Raw data:

- - - - - - -

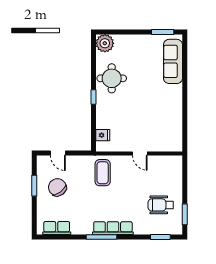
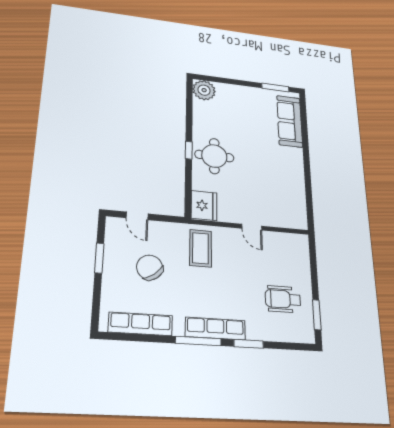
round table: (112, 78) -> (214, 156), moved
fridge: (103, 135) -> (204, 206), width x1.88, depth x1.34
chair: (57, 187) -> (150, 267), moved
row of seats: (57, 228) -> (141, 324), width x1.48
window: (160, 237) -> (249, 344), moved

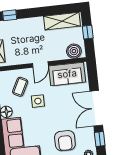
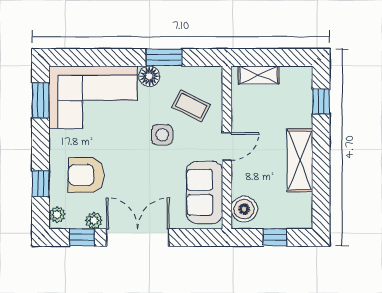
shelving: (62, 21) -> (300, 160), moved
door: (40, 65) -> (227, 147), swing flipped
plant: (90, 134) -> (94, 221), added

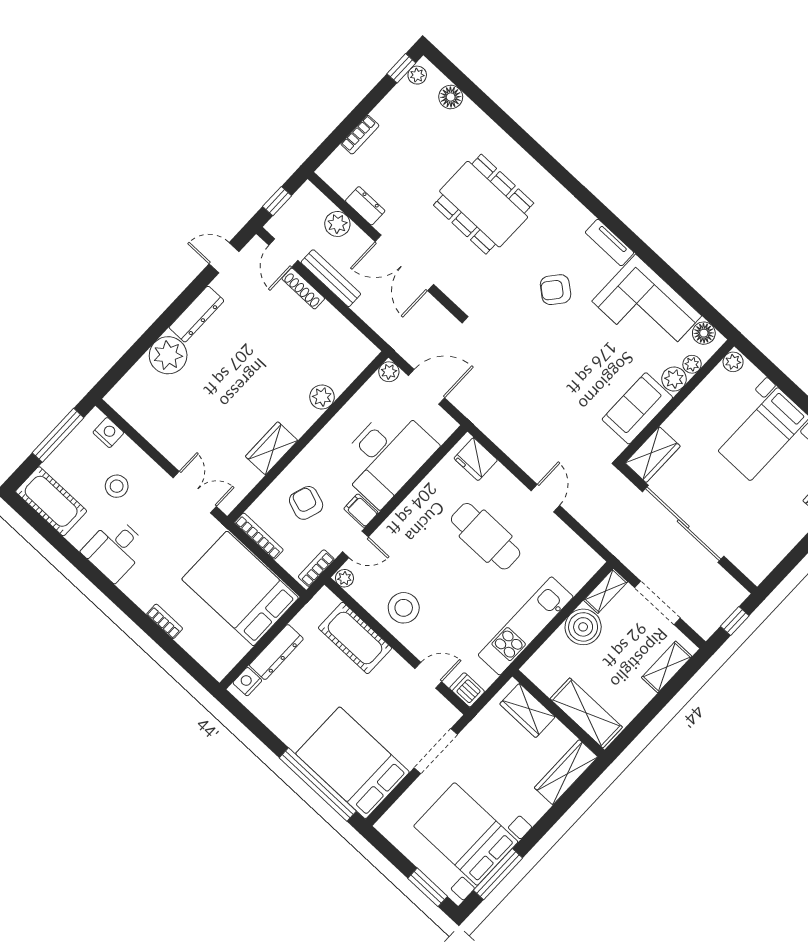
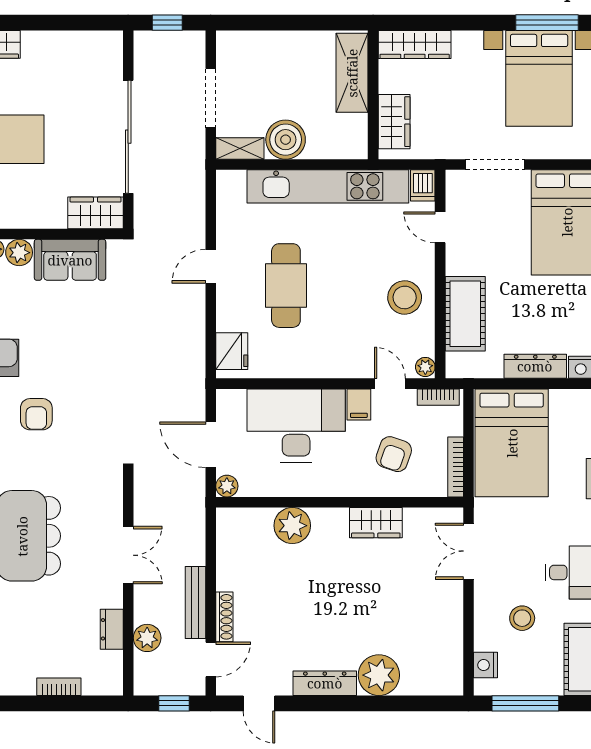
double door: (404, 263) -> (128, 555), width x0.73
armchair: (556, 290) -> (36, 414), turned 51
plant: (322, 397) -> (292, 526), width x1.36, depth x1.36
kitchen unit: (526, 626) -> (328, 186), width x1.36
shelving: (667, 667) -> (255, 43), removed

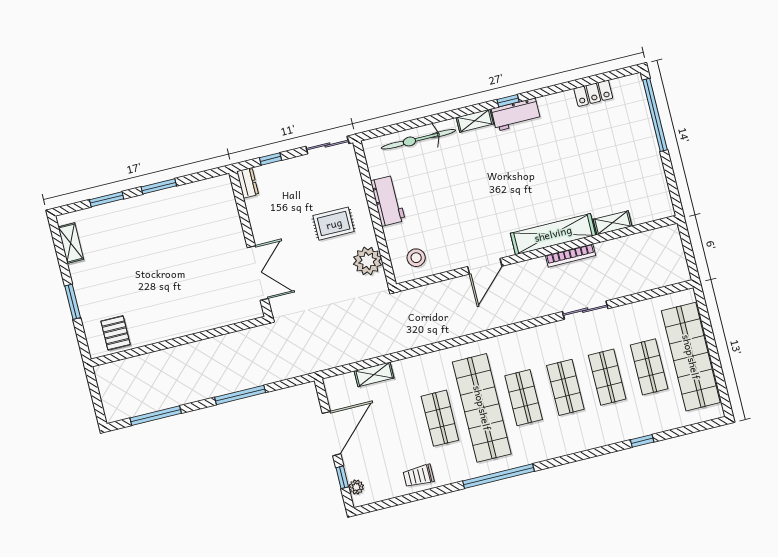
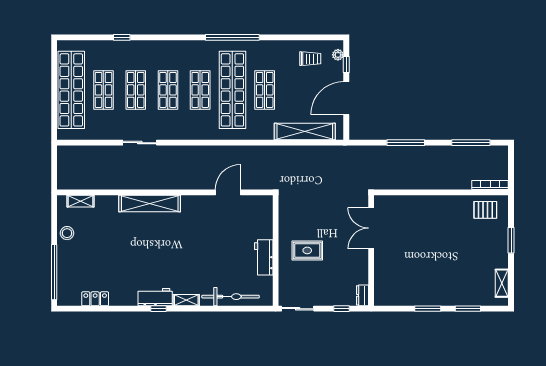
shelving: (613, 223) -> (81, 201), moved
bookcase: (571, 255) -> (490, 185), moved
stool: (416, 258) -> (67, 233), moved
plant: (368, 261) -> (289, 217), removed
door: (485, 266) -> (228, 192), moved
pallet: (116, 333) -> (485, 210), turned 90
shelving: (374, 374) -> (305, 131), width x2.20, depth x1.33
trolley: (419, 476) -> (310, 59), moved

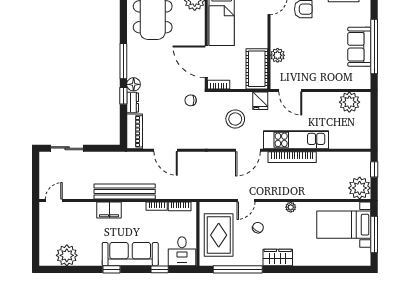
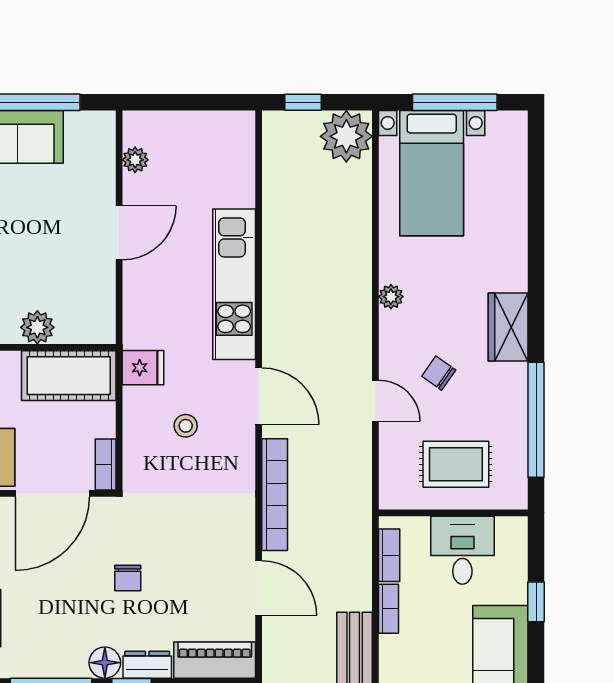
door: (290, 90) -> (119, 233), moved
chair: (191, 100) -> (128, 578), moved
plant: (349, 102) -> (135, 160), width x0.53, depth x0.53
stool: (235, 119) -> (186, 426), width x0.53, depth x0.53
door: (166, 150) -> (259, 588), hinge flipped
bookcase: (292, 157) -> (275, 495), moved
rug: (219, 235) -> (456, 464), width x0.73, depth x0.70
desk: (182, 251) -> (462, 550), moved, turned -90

- - - - - - -

Your assignment:
Copy out every line above without change, dropping the pictures.

Exercise response:
round table: (112, 78) -> (214, 156), moved
fridge: (103, 135) -> (204, 206), width x1.88, depth x1.34
chair: (57, 187) -> (150, 267), moved
row of seats: (57, 228) -> (141, 324), width x1.48
window: (160, 237) -> (249, 344), moved

shelving: (62, 21) -> (300, 160), moved
door: (40, 65) -> (227, 147), swing flipped
plant: (90, 134) -> (94, 221), added

double door: (404, 263) -> (128, 555), width x0.73
armchair: (556, 290) -> (36, 414), turned 51
plant: (322, 397) -> (292, 526), width x1.36, depth x1.36
kitchen unit: (526, 626) -> (328, 186), width x1.36
shelving: (667, 667) -> (255, 43), removed

shelving: (613, 223) -> (81, 201), moved
bookcase: (571, 255) -> (490, 185), moved
stool: (416, 258) -> (67, 233), moved
plant: (368, 261) -> (289, 217), removed
door: (485, 266) -> (228, 192), moved
pallet: (116, 333) -> (485, 210), turned 90
shelving: (374, 374) -> (305, 131), width x2.20, depth x1.33
trolley: (419, 476) -> (310, 59), moved

door: (290, 90) -> (119, 233), moved
chair: (191, 100) -> (128, 578), moved
plant: (349, 102) -> (135, 160), width x0.53, depth x0.53
stool: (235, 119) -> (186, 426), width x0.53, depth x0.53
door: (166, 150) -> (259, 588), hinge flipped
bookcase: (292, 157) -> (275, 495), moved
rug: (219, 235) -> (456, 464), width x0.73, depth x0.70
desk: (182, 251) -> (462, 550), moved, turned -90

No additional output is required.